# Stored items

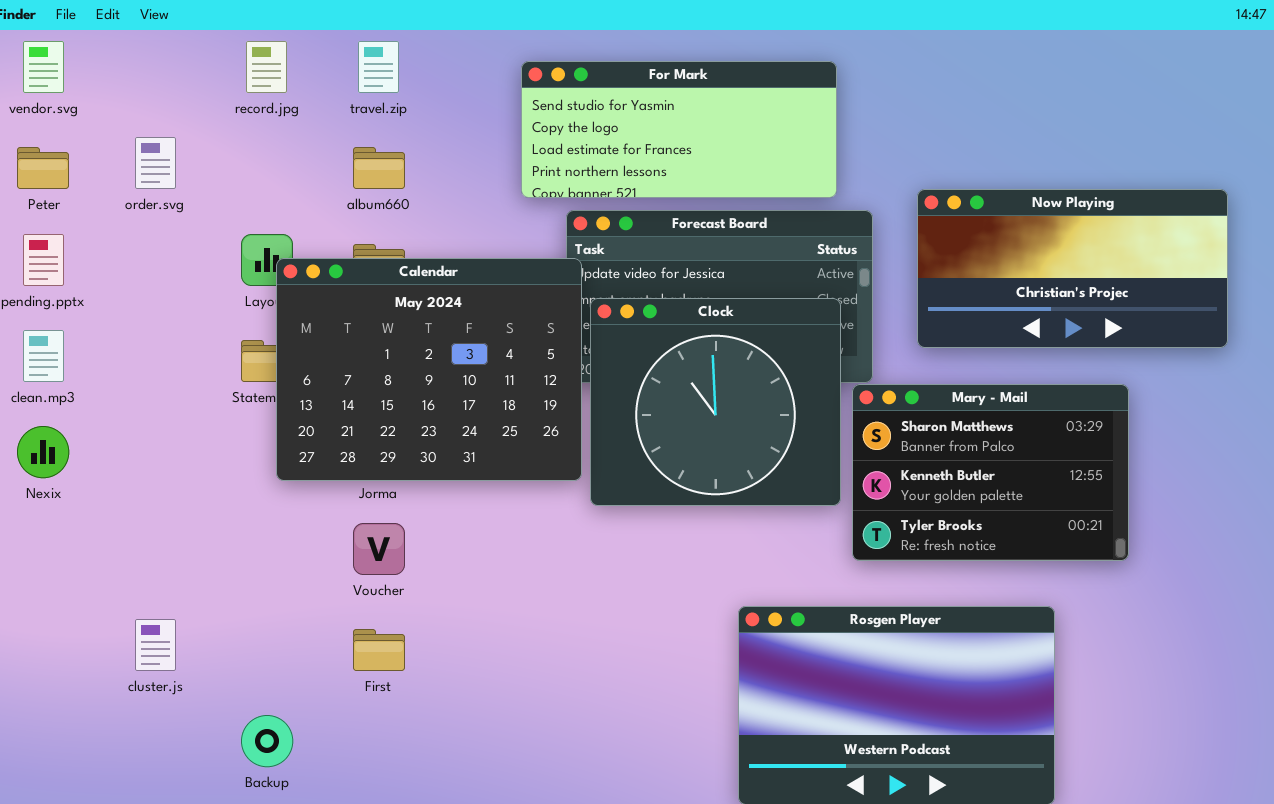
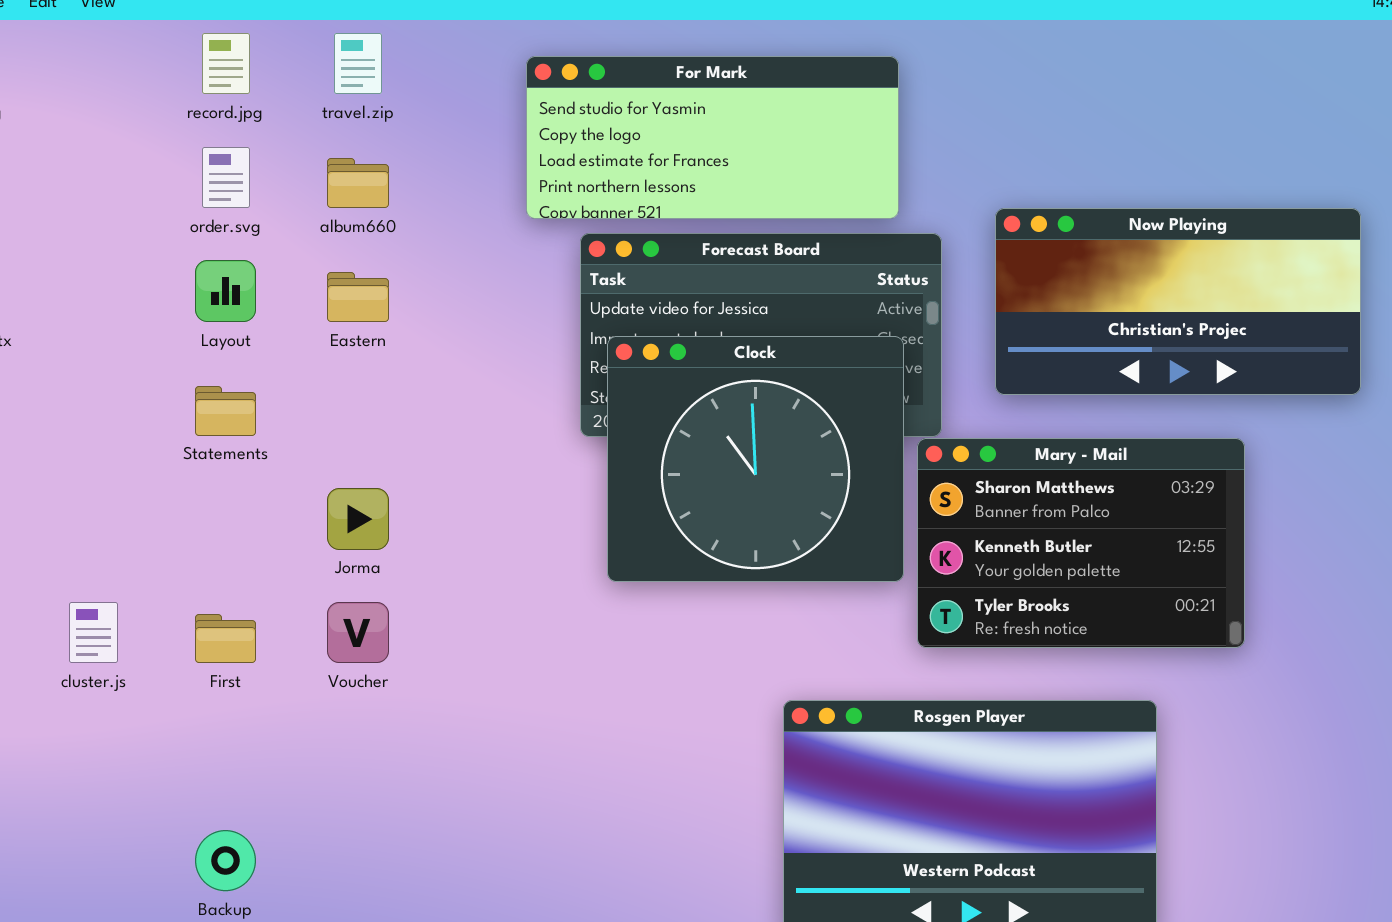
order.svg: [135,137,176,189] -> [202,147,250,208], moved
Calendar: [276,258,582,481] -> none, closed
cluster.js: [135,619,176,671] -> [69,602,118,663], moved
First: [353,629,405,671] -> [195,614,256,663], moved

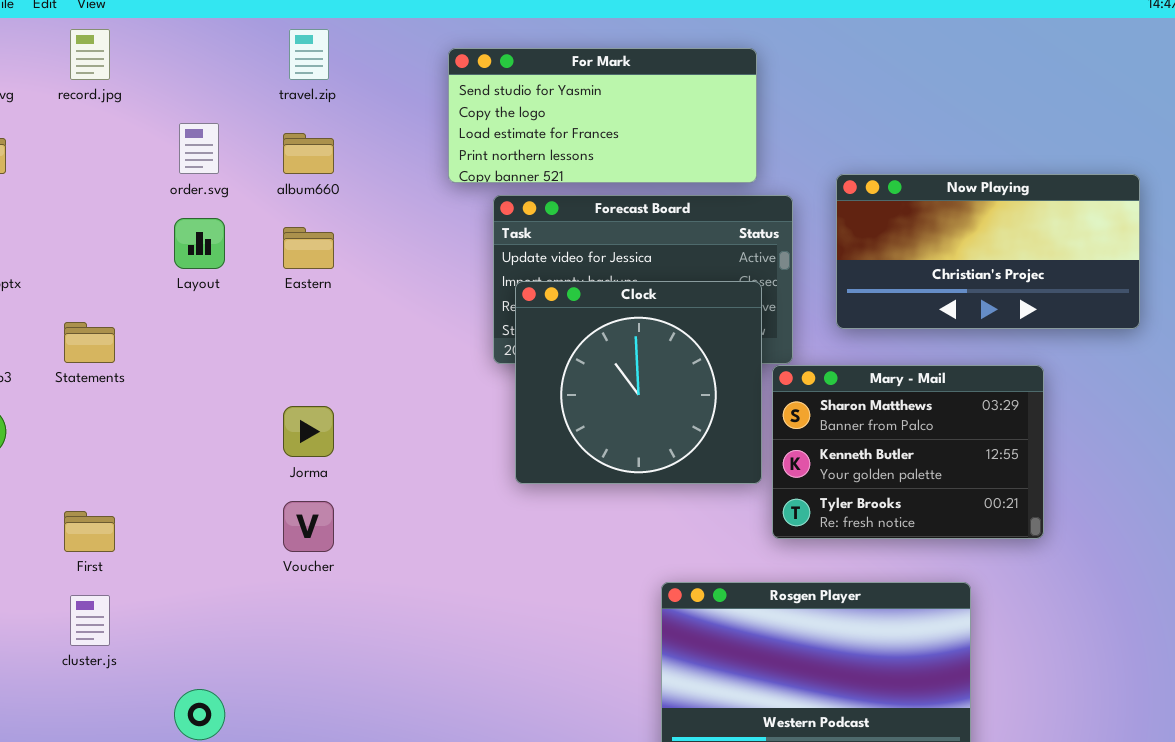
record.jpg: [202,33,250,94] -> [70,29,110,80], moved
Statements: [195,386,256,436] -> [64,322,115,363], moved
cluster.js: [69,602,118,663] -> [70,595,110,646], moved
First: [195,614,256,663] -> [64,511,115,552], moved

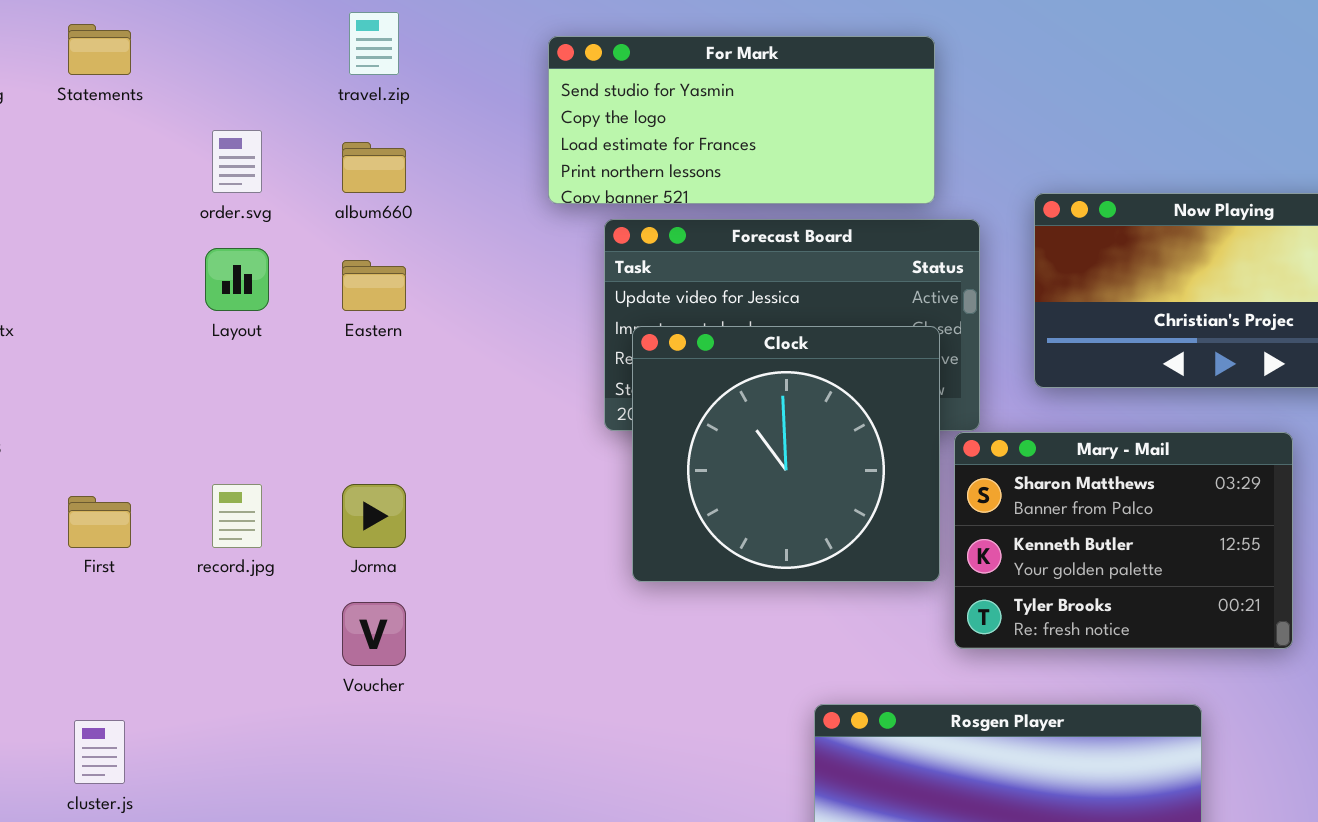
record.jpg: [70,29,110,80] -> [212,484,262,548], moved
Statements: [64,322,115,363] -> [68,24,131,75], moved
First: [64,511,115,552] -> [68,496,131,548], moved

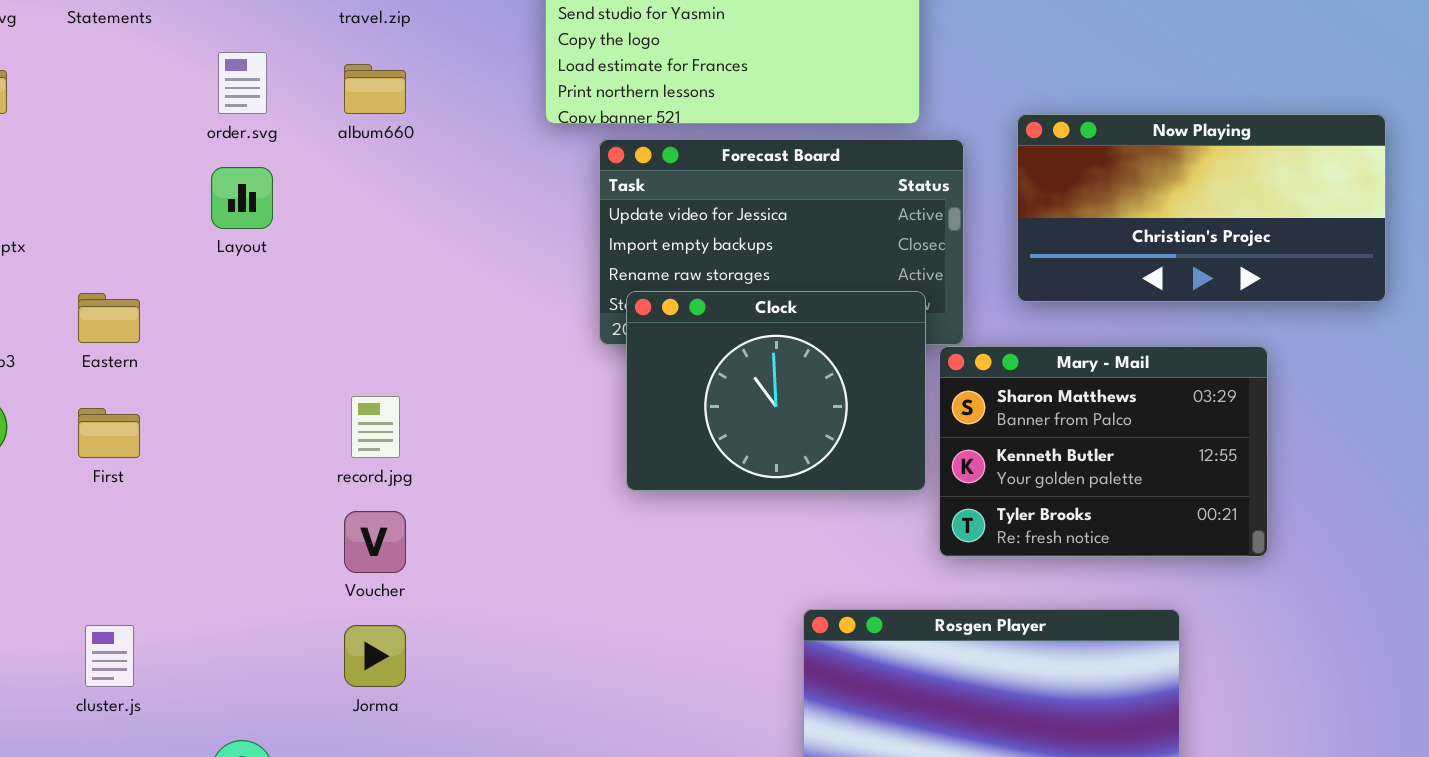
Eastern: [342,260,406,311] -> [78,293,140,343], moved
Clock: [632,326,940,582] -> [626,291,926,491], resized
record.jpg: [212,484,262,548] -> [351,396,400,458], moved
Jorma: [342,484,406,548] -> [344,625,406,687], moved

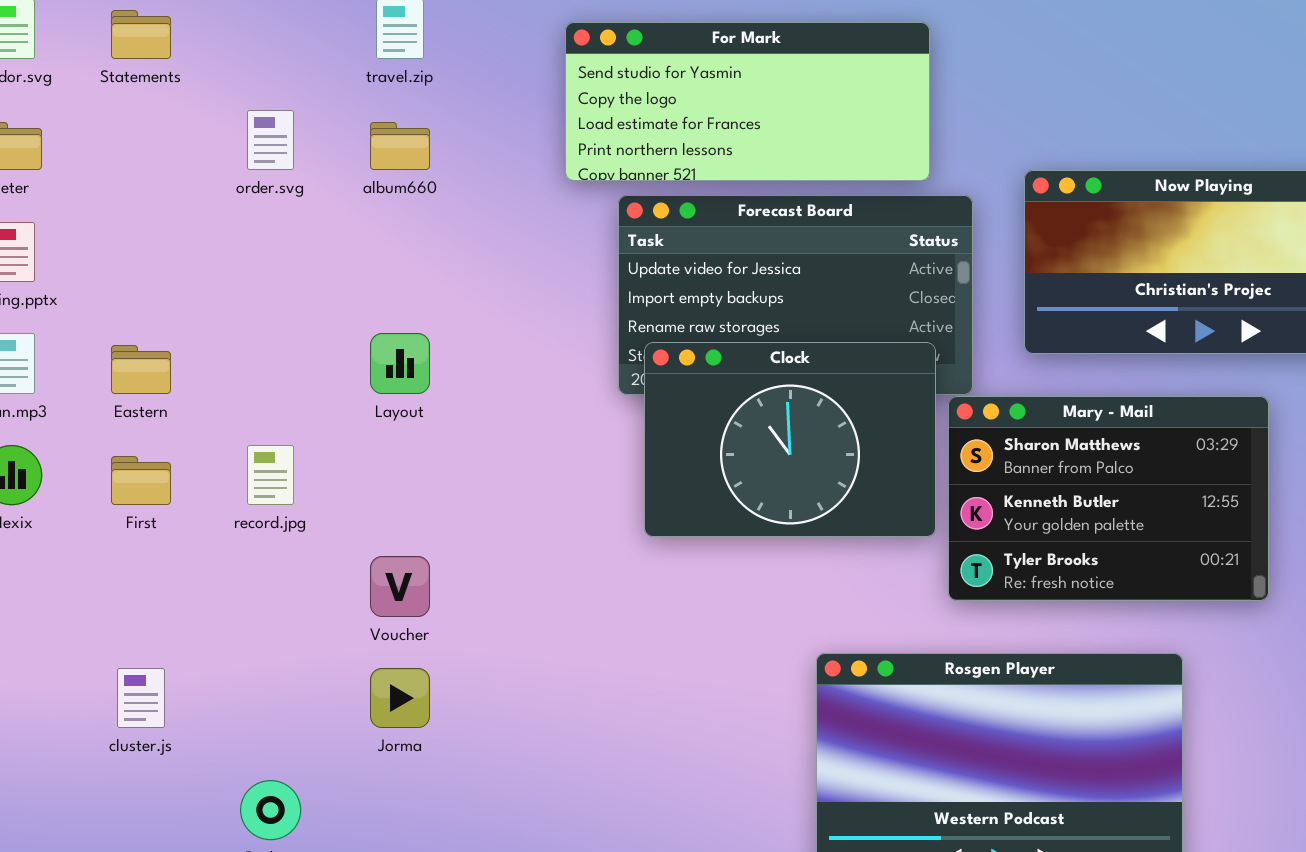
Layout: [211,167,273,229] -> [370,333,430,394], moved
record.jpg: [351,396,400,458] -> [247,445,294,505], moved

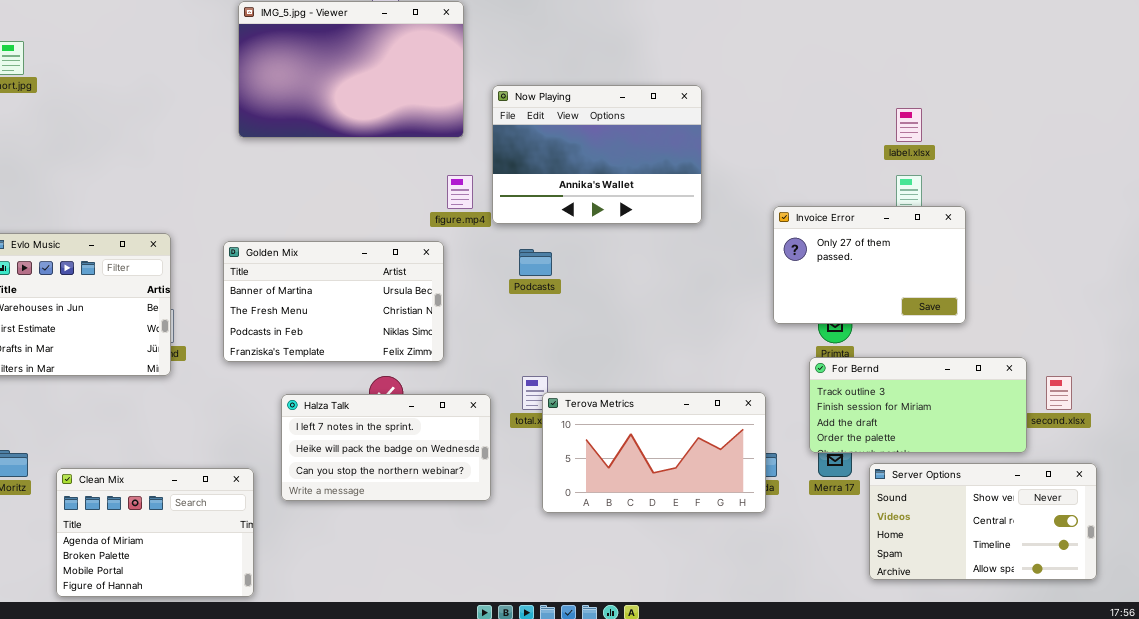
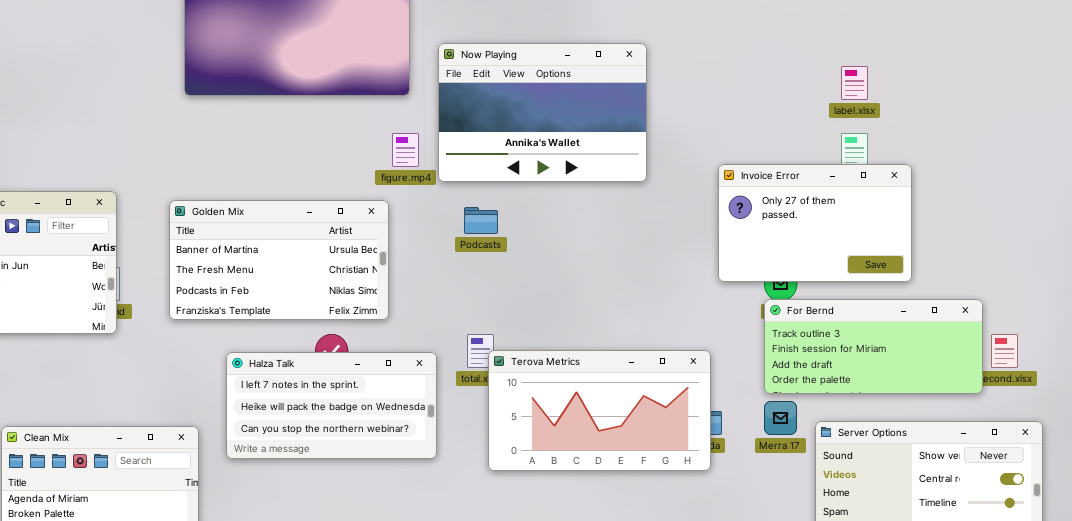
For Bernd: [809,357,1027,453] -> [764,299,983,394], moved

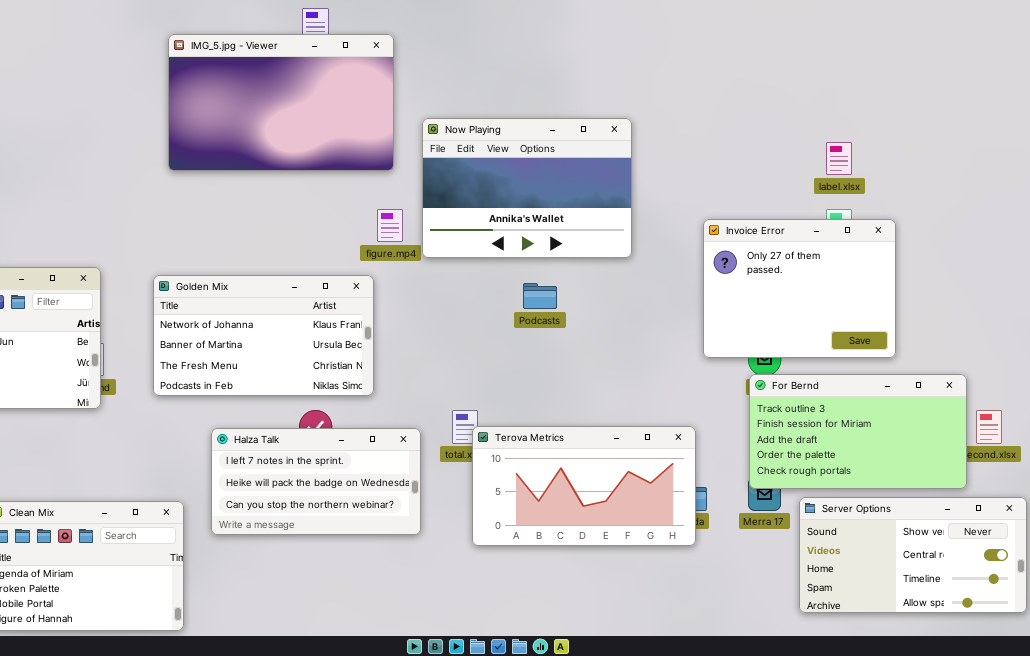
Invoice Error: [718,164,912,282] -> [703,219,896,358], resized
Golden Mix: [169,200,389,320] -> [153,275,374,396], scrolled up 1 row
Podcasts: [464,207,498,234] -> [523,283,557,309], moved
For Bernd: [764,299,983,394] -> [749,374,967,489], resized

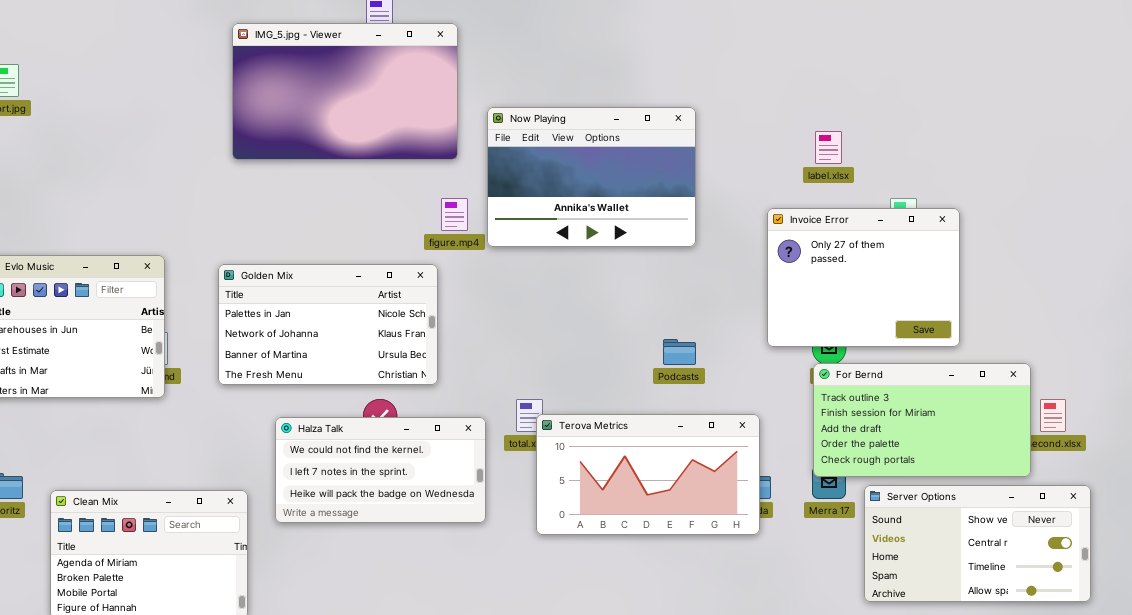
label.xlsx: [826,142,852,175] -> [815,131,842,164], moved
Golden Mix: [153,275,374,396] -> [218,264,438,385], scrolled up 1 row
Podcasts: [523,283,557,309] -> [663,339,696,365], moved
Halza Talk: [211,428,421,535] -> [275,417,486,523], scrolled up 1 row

# Task to carry out
State in a single number how many lines in the data include the word "scrolled".

# Exercise answer
3